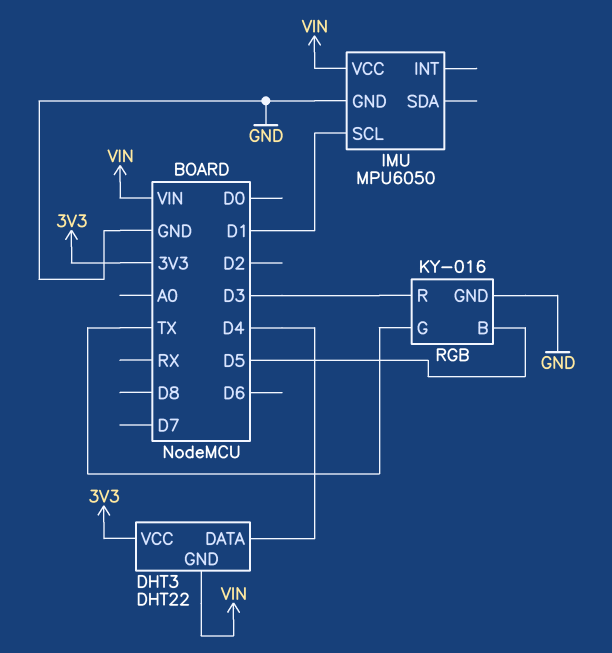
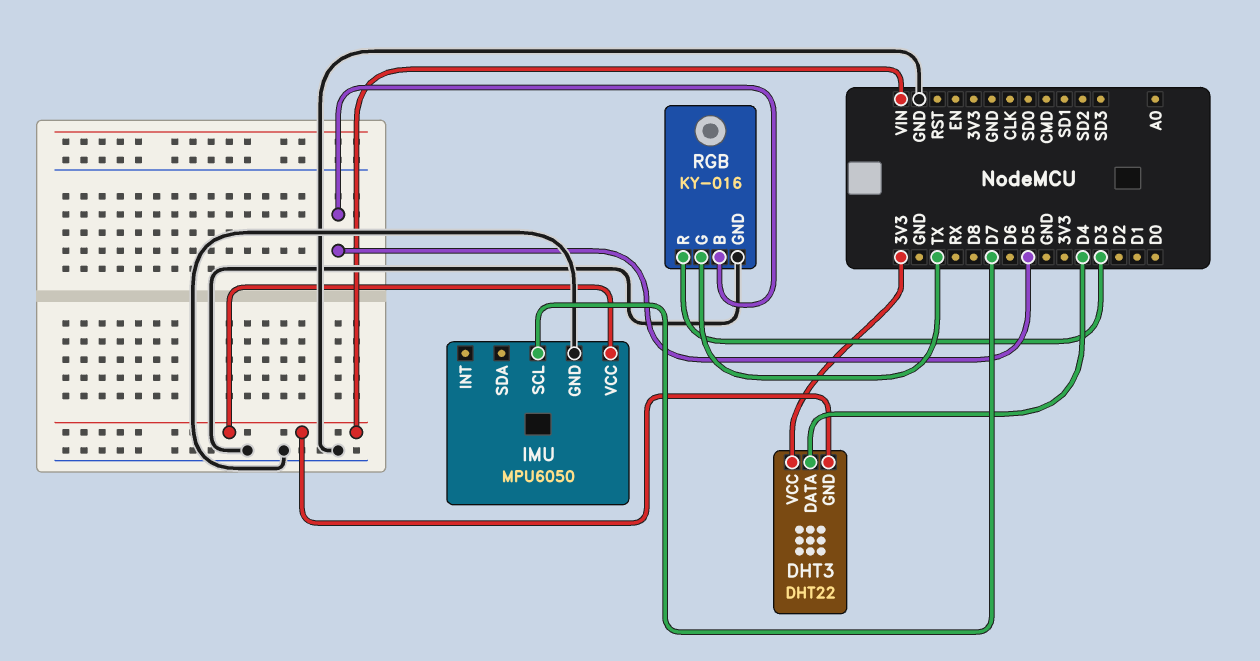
IMU pin SCL: D1 -> D7

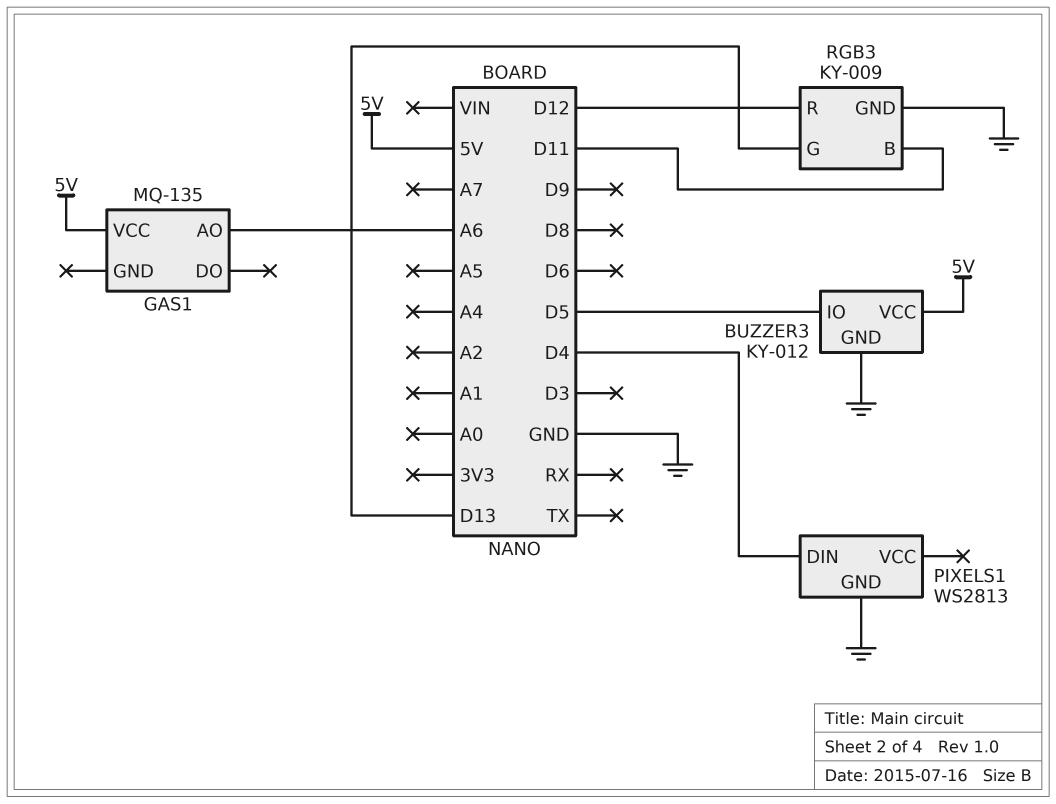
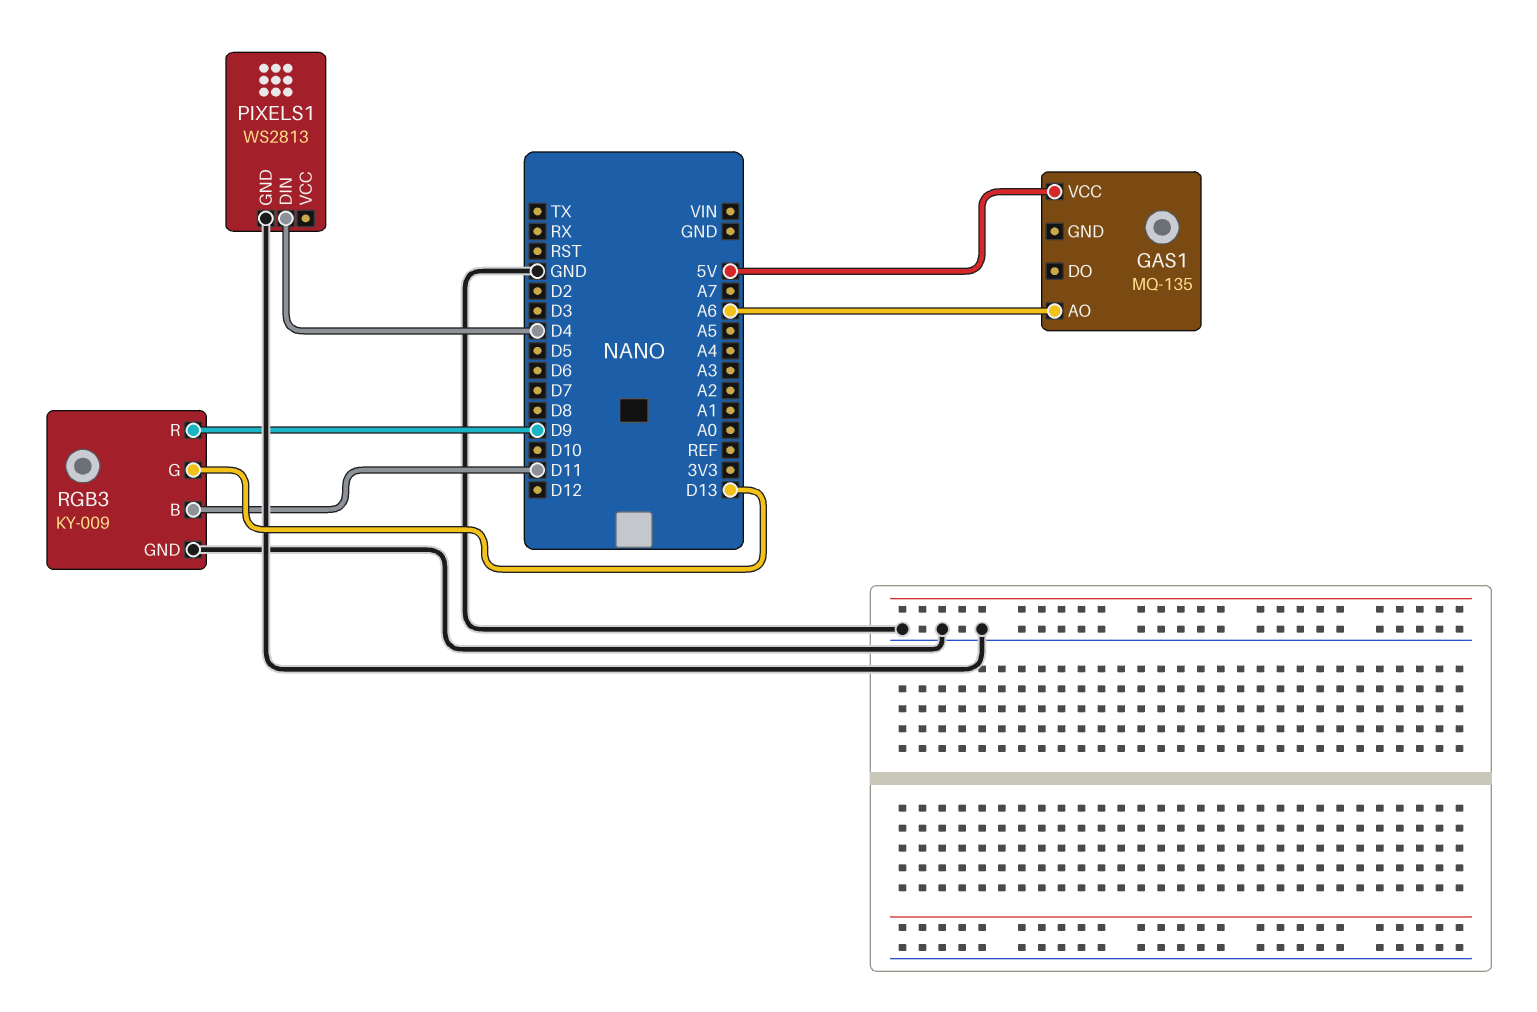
BUZZER3: KY-012 -> none
BUZZER3 pin GND: GND -> none
BUZZER3 pin IO: D5 -> none
BUZZER3 pin VCC: 5V -> none
RGB3 pin R: D12 -> D9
● ● ●
Reproduce, word for word, every line starting at the line that contains "BUZZER3 pin GND: GND -> none" and ending with the final line of the entries.

▶ _Exercise answer_:
BUZZER3 pin GND: GND -> none
BUZZER3 pin IO: D5 -> none
BUZZER3 pin VCC: 5V -> none
RGB3 pin R: D12 -> D9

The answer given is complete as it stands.